Problem to work on:
Print every line below exactly. Skip the pictures.

(Supplied data begins)

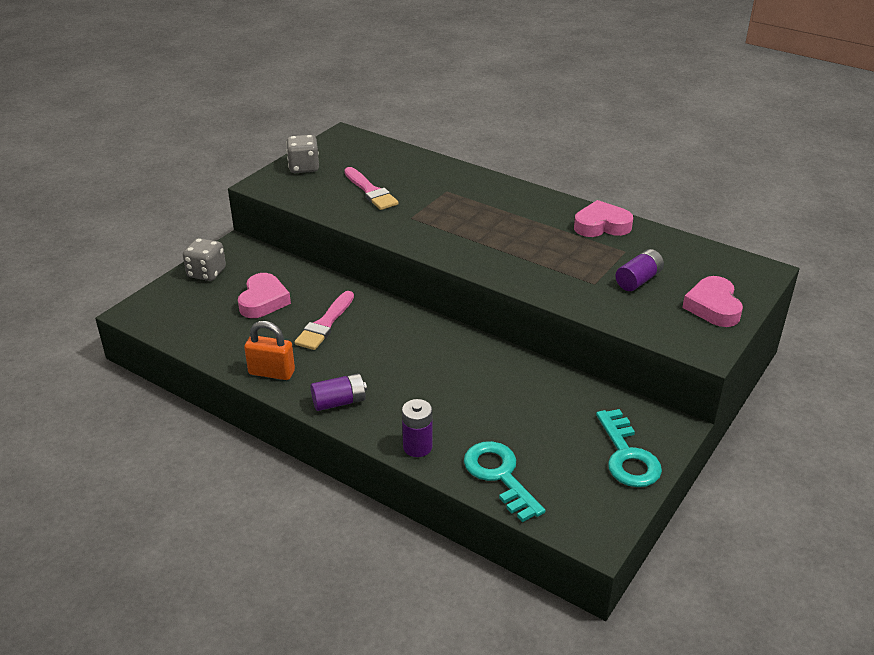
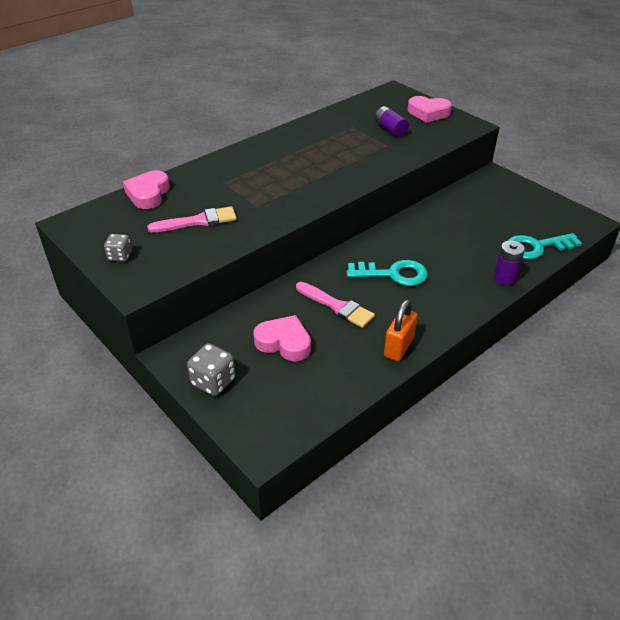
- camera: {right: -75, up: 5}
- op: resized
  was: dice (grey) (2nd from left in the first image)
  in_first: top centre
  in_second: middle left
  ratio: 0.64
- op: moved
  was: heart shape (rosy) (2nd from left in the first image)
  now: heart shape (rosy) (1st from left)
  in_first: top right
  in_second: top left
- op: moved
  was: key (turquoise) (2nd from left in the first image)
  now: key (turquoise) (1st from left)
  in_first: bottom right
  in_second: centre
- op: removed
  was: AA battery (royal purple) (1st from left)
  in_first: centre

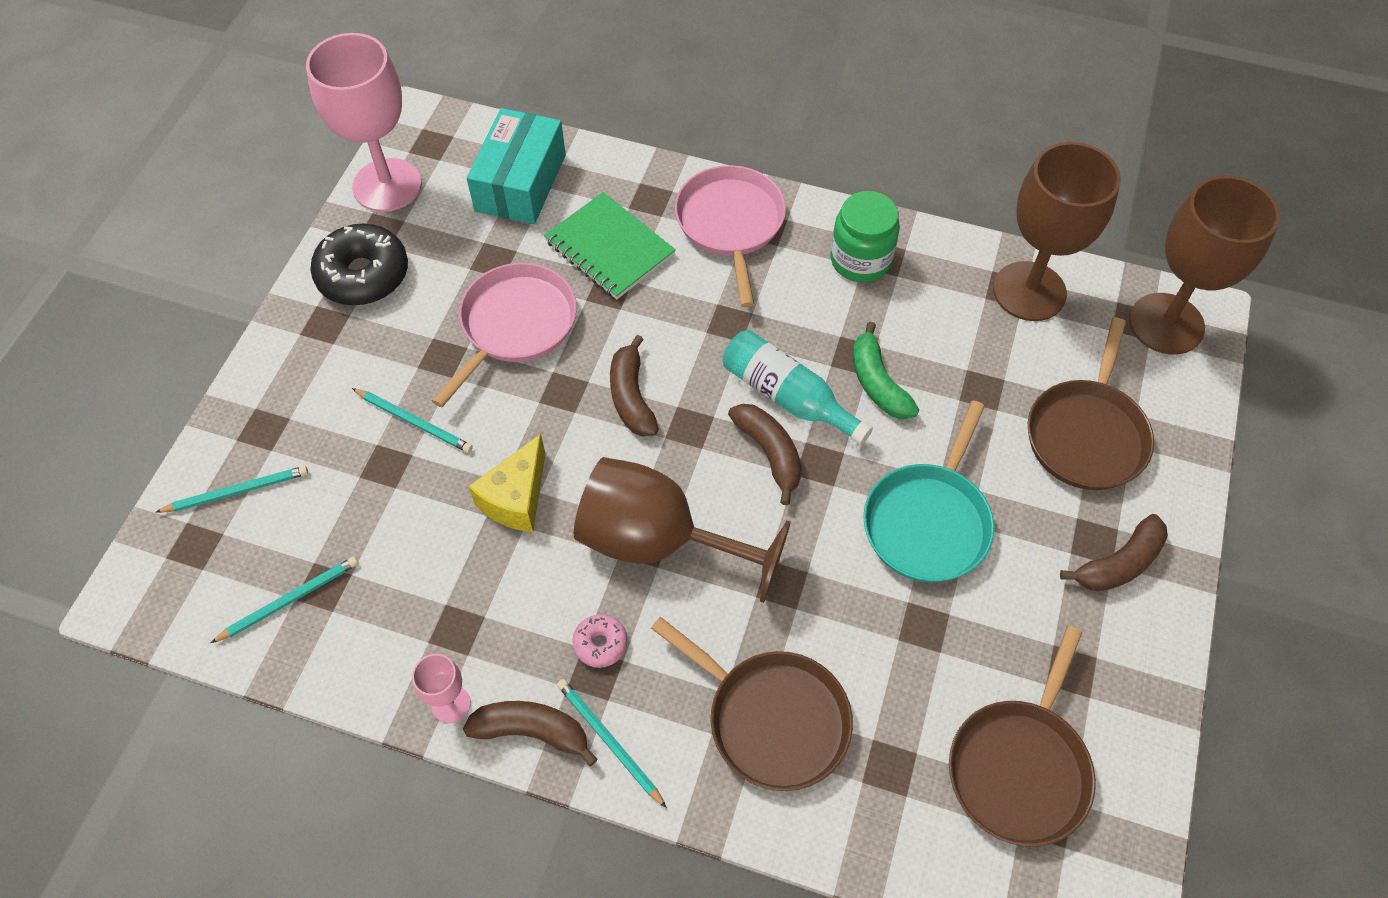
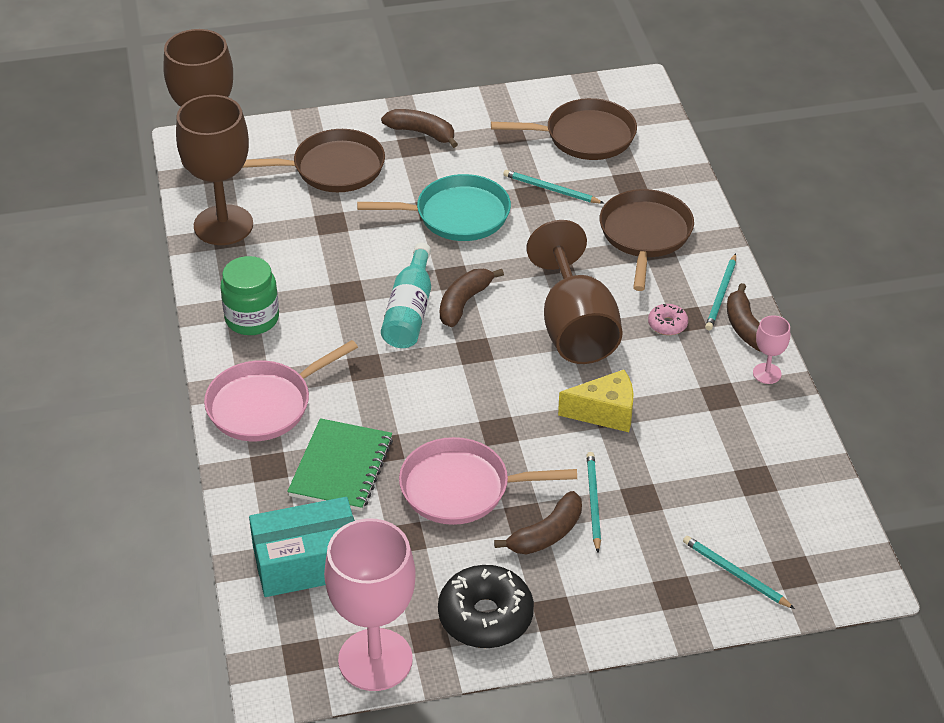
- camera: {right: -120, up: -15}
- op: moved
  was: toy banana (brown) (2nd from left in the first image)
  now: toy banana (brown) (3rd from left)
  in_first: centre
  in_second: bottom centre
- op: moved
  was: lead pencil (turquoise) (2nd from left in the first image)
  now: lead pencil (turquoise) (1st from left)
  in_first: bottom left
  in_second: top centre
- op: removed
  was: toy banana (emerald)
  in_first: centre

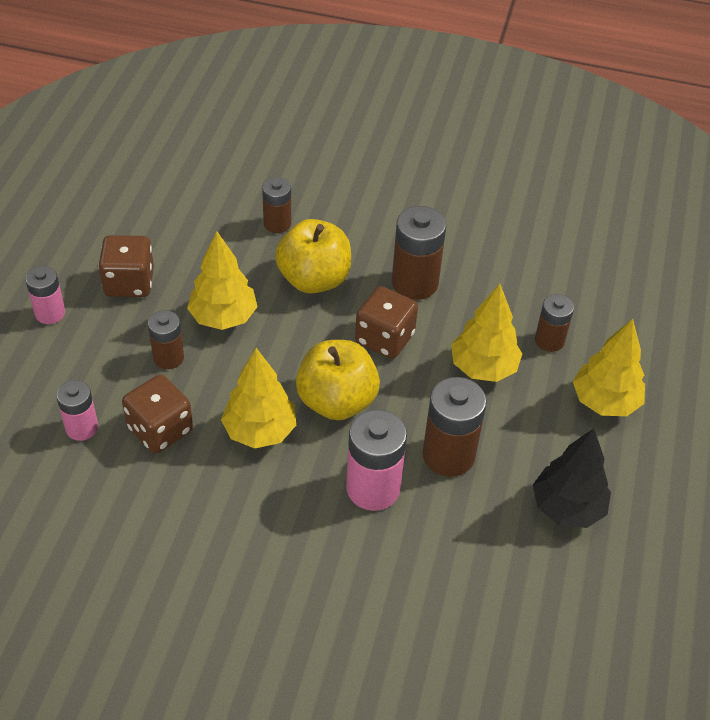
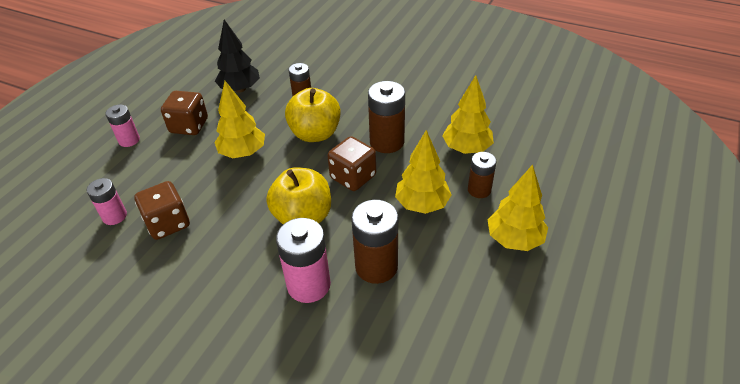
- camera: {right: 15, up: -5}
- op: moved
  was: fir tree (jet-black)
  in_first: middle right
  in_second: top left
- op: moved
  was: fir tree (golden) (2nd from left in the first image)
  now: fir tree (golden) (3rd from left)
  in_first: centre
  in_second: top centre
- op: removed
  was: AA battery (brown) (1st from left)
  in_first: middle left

(Supplied data ends)

Your response:
- camera: {right: -75, up: 5}
- op: resized
  was: dice (grey) (2nd from left in the first image)
  in_first: top centre
  in_second: middle left
  ratio: 0.64
- op: moved
  was: heart shape (rosy) (2nd from left in the first image)
  now: heart shape (rosy) (1st from left)
  in_first: top right
  in_second: top left
- op: moved
  was: key (turquoise) (2nd from left in the first image)
  now: key (turquoise) (1st from left)
  in_first: bottom right
  in_second: centre
- op: removed
  was: AA battery (royal purple) (1st from left)
  in_first: centre

- camera: {right: -120, up: -15}
- op: moved
  was: toy banana (brown) (2nd from left in the first image)
  now: toy banana (brown) (3rd from left)
  in_first: centre
  in_second: bottom centre
- op: moved
  was: lead pencil (turquoise) (2nd from left in the first image)
  now: lead pencil (turquoise) (1st from left)
  in_first: bottom left
  in_second: top centre
- op: removed
  was: toy banana (emerald)
  in_first: centre

- camera: {right: 15, up: -5}
- op: moved
  was: fir tree (jet-black)
  in_first: middle right
  in_second: top left
- op: moved
  was: fir tree (golden) (2nd from left in the first image)
  now: fir tree (golden) (3rd from left)
  in_first: centre
  in_second: top centre
- op: removed
  was: AA battery (brown) (1st from left)
  in_first: middle left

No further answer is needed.